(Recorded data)
+ + + +

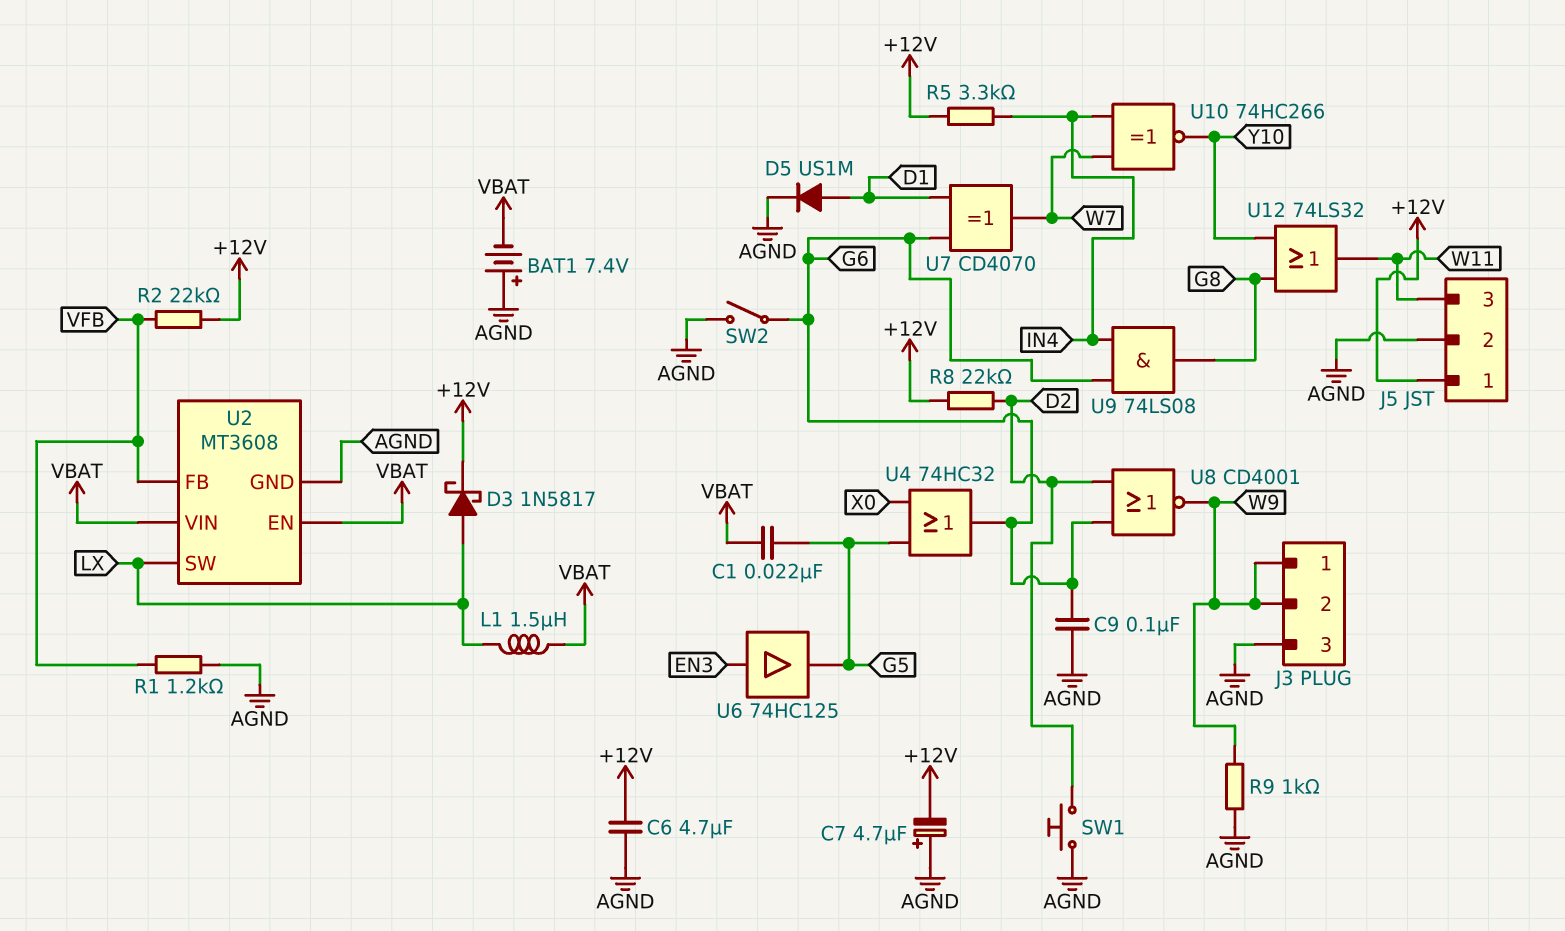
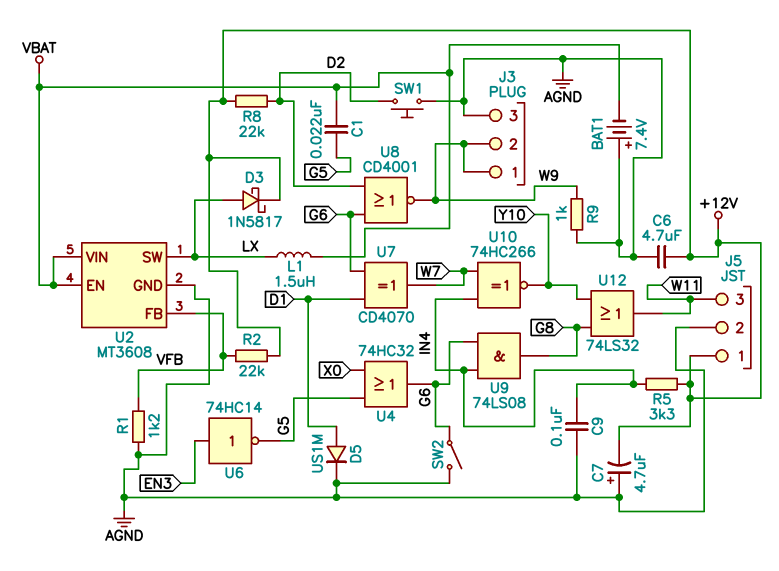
C9: 100nF (AGND, G6) -> 100nF (AGND, IN4)
U6: buffer 74HC125 (in EN3, out G5) -> NOT 74HC14 (in EN3, out G5)

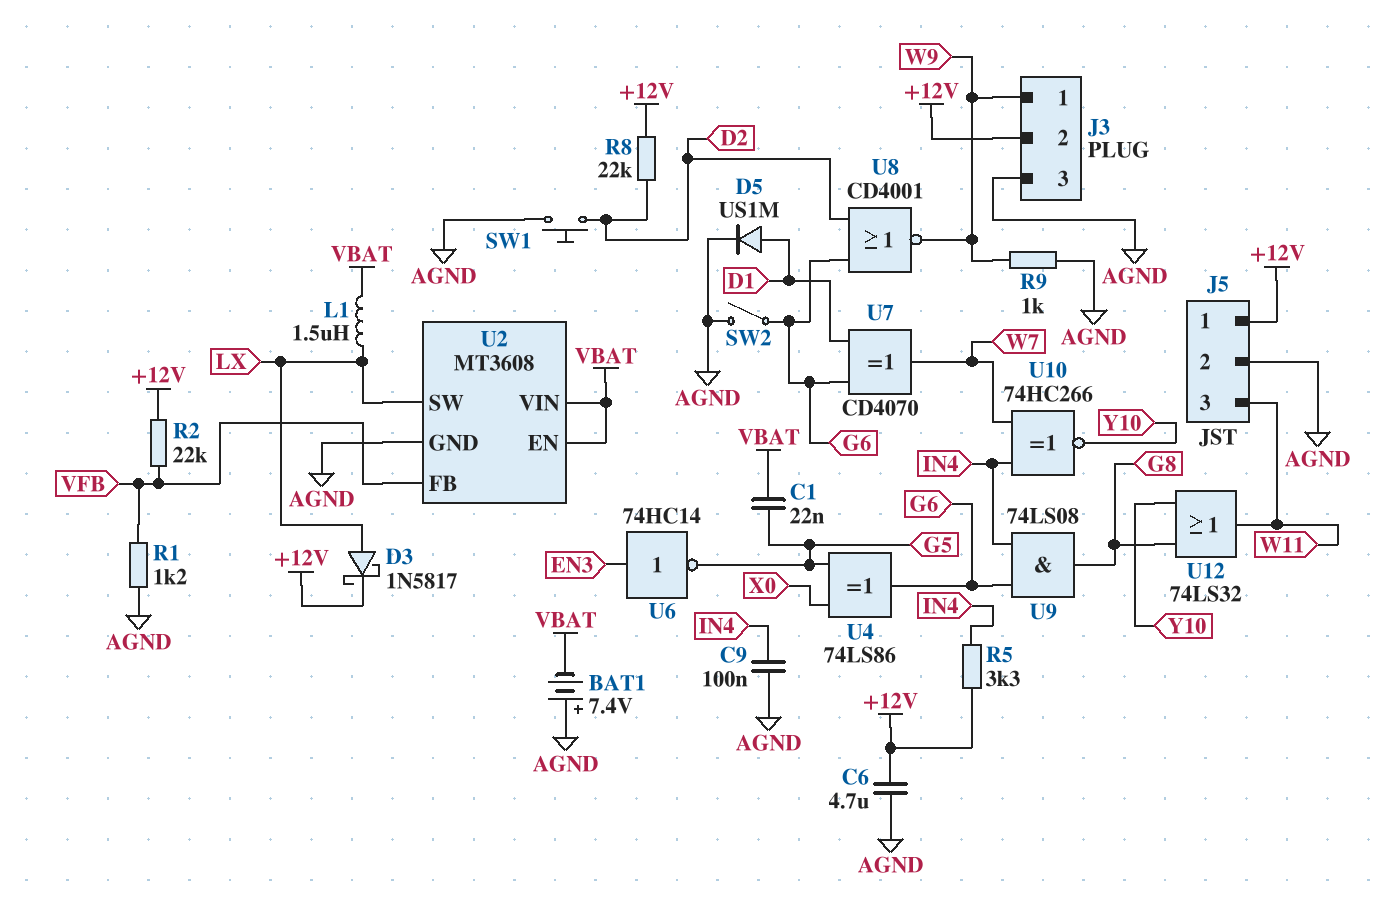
C7: 4.7uF (plus AGND, minus +12V) -> none
J3 pin 2: W9 -> +12V
U4: OR 74HC32 (in G5, in X0, out G6) -> XOR 74LS86 (in G5, in X0, out G6)

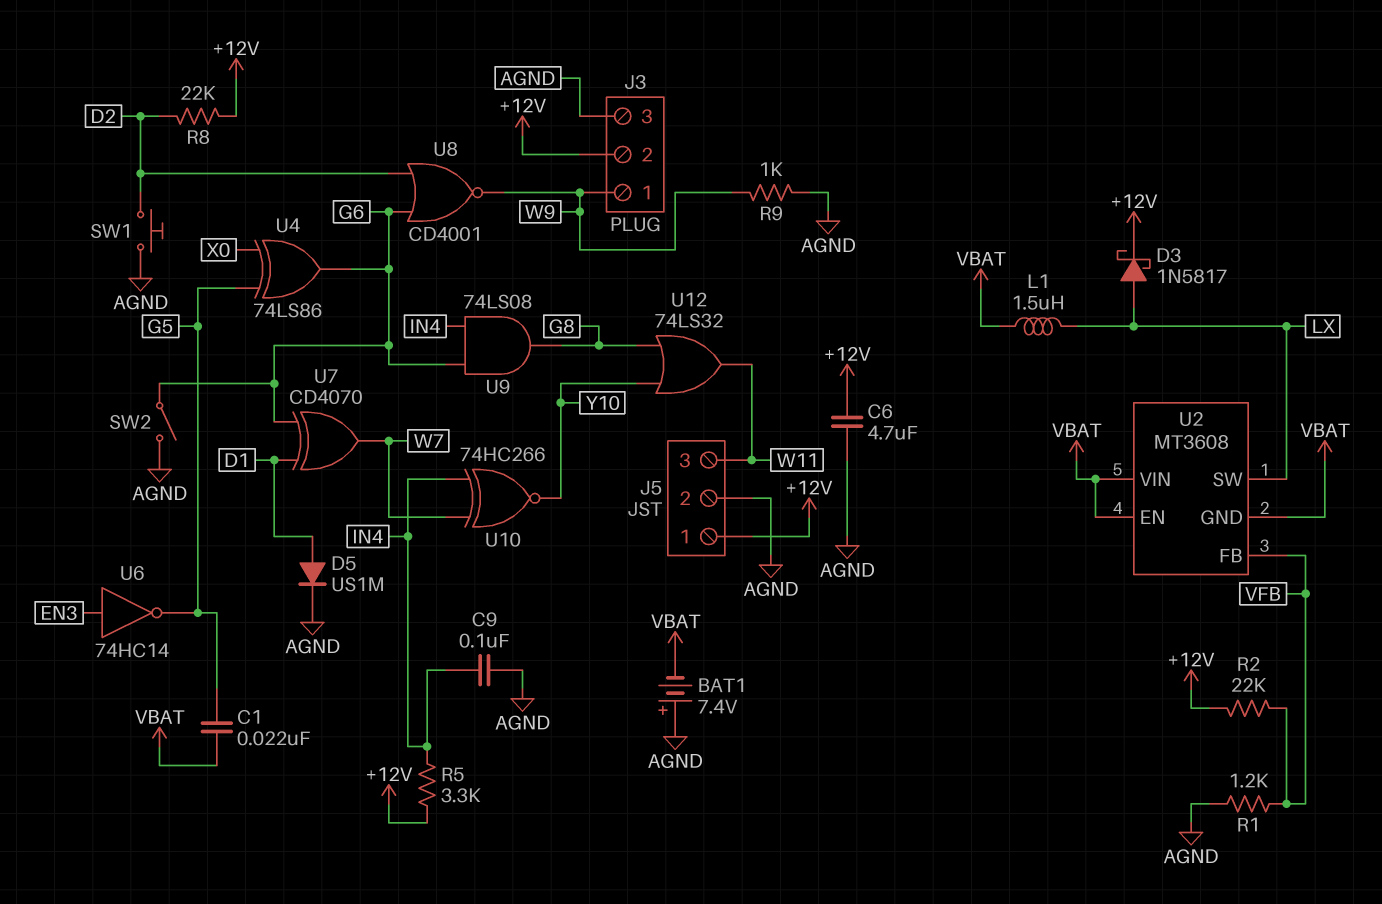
U2 pin GND: AGND -> VBAT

+ + + +

Goal of the exercise: Restate the records word for word, omitting images.

Result:
C9: 100nF (AGND, G6) -> 100nF (AGND, IN4)
U6: buffer 74HC125 (in EN3, out G5) -> NOT 74HC14 (in EN3, out G5)

C7: 4.7uF (plus AGND, minus +12V) -> none
J3 pin 2: W9 -> +12V
U4: OR 74HC32 (in G5, in X0, out G6) -> XOR 74LS86 (in G5, in X0, out G6)

U2 pin GND: AGND -> VBAT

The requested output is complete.